====== Provided material
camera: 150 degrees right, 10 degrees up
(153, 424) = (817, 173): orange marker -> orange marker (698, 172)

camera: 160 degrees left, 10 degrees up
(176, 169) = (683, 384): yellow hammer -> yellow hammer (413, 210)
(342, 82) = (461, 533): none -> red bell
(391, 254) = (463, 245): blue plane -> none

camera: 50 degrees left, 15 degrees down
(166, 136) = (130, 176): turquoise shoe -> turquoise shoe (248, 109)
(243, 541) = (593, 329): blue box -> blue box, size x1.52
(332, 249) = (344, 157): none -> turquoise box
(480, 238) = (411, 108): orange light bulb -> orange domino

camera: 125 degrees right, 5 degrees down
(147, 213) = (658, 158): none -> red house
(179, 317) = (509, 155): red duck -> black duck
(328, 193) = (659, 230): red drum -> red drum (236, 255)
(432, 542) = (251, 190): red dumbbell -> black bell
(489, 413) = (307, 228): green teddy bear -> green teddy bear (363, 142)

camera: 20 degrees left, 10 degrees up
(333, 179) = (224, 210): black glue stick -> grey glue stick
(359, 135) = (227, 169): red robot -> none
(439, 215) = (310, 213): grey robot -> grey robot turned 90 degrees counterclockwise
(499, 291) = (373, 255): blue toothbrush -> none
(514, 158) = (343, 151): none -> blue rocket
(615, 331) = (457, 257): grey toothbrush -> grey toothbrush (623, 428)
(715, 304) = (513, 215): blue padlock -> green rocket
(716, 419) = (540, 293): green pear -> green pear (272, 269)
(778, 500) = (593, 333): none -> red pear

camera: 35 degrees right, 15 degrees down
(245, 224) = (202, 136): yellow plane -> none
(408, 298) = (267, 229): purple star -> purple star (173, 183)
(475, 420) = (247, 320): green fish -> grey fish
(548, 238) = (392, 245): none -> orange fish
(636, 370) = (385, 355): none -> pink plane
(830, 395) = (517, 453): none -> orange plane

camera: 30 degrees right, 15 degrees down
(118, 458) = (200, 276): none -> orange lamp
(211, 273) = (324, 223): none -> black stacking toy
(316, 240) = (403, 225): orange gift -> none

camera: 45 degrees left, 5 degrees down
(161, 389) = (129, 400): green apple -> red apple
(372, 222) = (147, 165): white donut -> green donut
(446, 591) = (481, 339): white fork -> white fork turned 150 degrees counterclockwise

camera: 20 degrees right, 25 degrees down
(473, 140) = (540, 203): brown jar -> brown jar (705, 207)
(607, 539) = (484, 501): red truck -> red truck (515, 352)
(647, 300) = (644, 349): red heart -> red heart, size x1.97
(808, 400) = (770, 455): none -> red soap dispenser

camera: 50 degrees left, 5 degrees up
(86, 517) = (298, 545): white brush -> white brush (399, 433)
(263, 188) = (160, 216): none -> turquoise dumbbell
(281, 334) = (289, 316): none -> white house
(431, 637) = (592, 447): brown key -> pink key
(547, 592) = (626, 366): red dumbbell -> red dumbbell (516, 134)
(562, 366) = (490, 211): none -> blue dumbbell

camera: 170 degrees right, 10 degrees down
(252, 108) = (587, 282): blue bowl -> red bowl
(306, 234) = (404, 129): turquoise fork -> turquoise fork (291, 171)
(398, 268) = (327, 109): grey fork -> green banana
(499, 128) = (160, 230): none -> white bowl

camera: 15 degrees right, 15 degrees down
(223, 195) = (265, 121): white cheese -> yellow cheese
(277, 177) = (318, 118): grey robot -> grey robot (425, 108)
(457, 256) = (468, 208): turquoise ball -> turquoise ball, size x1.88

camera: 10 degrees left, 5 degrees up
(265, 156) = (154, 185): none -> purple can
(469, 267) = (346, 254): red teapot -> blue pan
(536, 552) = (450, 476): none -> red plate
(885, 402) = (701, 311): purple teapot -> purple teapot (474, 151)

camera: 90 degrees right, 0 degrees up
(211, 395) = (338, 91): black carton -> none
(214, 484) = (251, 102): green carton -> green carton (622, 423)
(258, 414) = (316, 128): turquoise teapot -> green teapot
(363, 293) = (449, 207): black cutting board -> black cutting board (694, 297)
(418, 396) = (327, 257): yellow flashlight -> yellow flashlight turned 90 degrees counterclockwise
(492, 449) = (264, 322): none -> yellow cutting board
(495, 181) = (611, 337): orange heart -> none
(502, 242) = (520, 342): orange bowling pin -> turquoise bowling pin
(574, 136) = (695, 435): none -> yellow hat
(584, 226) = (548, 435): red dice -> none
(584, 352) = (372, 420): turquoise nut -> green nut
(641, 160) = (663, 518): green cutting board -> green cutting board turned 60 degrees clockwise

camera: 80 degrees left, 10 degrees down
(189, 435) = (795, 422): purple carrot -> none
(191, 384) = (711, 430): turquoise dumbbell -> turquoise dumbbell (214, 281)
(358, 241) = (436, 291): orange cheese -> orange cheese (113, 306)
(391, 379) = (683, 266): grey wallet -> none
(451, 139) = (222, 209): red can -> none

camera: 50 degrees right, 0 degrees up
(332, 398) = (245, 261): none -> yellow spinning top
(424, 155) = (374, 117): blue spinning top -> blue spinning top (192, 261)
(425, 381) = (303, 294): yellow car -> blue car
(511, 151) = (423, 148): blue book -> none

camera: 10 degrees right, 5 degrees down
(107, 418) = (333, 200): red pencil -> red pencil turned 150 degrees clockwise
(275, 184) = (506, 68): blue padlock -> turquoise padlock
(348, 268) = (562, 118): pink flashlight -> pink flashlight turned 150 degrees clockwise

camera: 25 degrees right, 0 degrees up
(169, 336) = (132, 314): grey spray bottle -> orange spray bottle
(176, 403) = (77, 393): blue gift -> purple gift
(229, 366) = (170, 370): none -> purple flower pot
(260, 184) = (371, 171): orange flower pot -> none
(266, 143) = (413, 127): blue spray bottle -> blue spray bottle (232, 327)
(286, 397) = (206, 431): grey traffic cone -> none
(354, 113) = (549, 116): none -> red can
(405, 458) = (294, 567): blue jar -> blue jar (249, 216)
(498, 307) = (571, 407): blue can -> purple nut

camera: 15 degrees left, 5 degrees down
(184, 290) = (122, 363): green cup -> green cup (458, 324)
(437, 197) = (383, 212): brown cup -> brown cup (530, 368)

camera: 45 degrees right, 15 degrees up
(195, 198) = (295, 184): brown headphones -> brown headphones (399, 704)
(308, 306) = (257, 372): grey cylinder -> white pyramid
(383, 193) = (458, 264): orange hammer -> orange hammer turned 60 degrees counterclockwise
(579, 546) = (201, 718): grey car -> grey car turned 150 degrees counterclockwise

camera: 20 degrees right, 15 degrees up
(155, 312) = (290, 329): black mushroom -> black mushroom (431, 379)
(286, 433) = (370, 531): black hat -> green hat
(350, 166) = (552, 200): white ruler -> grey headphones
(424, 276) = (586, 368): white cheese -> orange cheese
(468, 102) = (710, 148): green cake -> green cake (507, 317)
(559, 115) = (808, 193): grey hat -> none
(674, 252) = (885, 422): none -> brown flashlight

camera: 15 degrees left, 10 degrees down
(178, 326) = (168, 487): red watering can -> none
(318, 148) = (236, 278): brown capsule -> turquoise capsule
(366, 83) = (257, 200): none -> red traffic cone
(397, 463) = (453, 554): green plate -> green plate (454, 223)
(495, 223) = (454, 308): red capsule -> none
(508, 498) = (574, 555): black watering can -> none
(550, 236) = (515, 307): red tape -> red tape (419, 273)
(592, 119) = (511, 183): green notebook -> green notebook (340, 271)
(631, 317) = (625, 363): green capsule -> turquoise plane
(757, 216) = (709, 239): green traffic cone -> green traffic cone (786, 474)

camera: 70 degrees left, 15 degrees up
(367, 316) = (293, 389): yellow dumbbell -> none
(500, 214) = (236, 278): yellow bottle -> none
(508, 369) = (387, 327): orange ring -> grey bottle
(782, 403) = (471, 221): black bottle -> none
============
- What to do
From the data above, count the lines where "rocket" occurs and give that figure and nothing else.

- Solution for this problem
2